§ **What you need to do**:
Taking the line that contains "turquoise robot [554,112,596,205]" as the first and the final line of the records as the last, write out every line between them exactly, ends included, and nothing else.

§ **Data for analysis**:
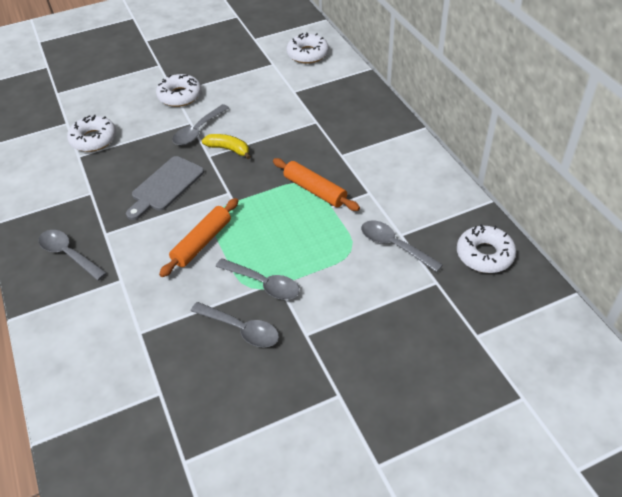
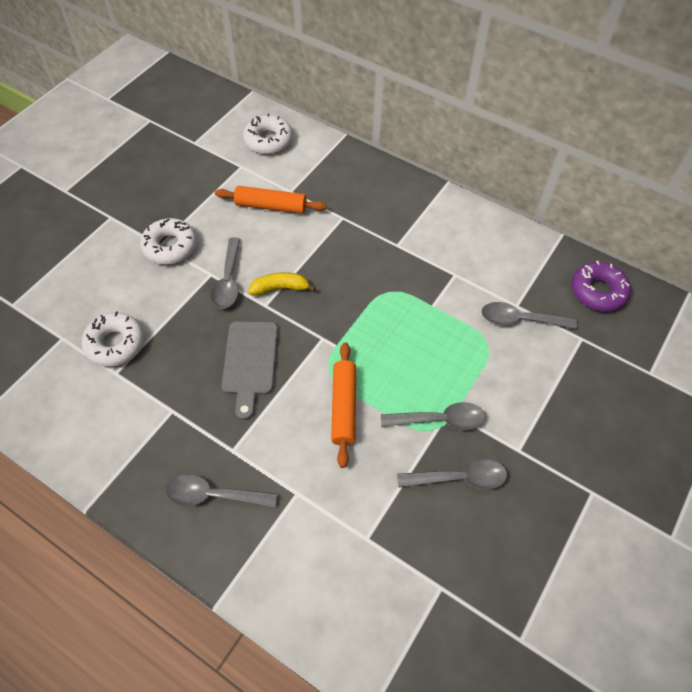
camera: 35 degrees left, 10 degrees up
orange rolling pin [273,158,360,211] -> orange rolling pin moved to [215,186,327,214]
white donut [457,224,516,273] -> purple donut [571,261,631,311]

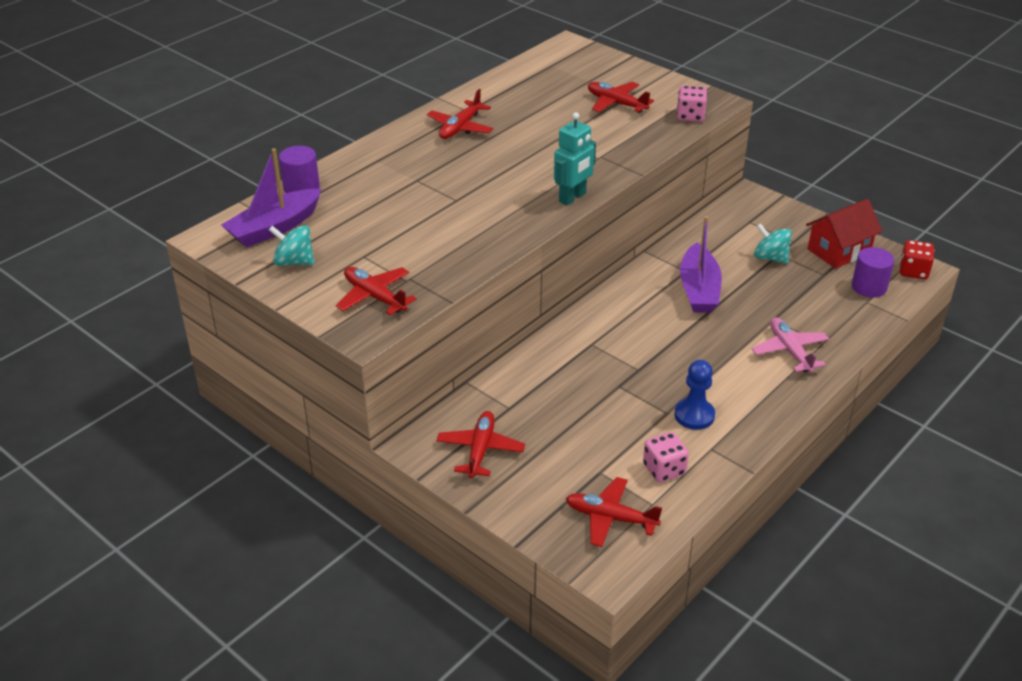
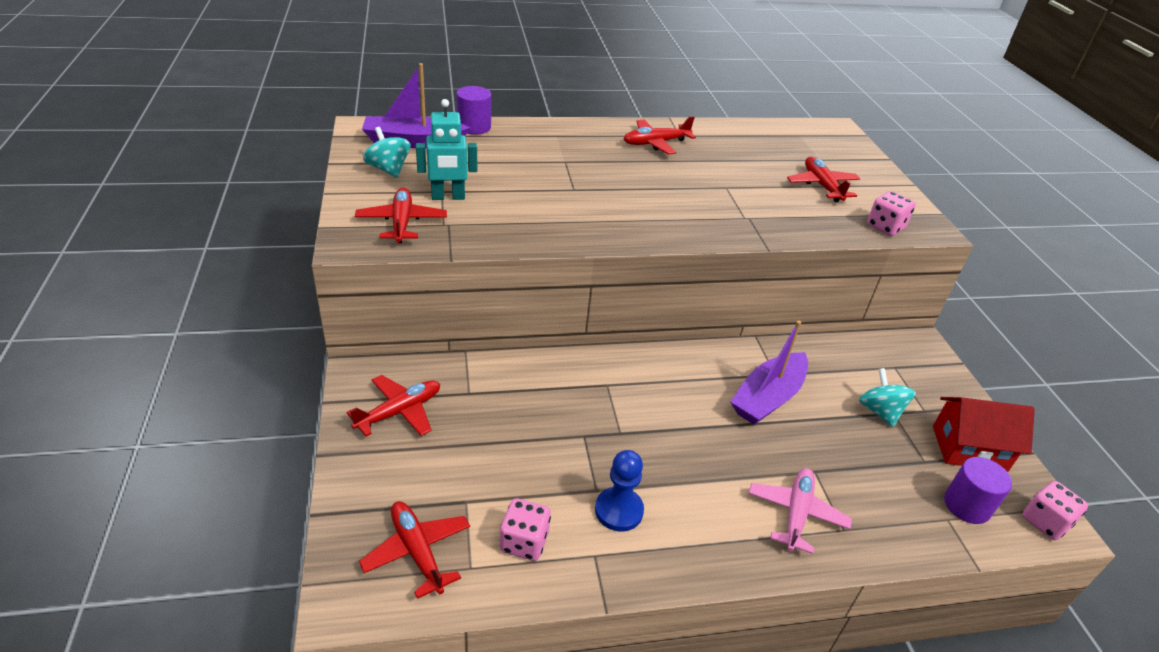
camera: 35 degrees right, 0 degrees up
turquoise robot [554,112,596,205] -> turquoise robot moved to [416,99,477,200]
red dice [900,240,934,279] -> pink dice [1022,481,1088,540]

§ **Your solution**:
turquoise robot [554,112,596,205] -> turquoise robot moved to [416,99,477,200]
red dice [900,240,934,279] -> pink dice [1022,481,1088,540]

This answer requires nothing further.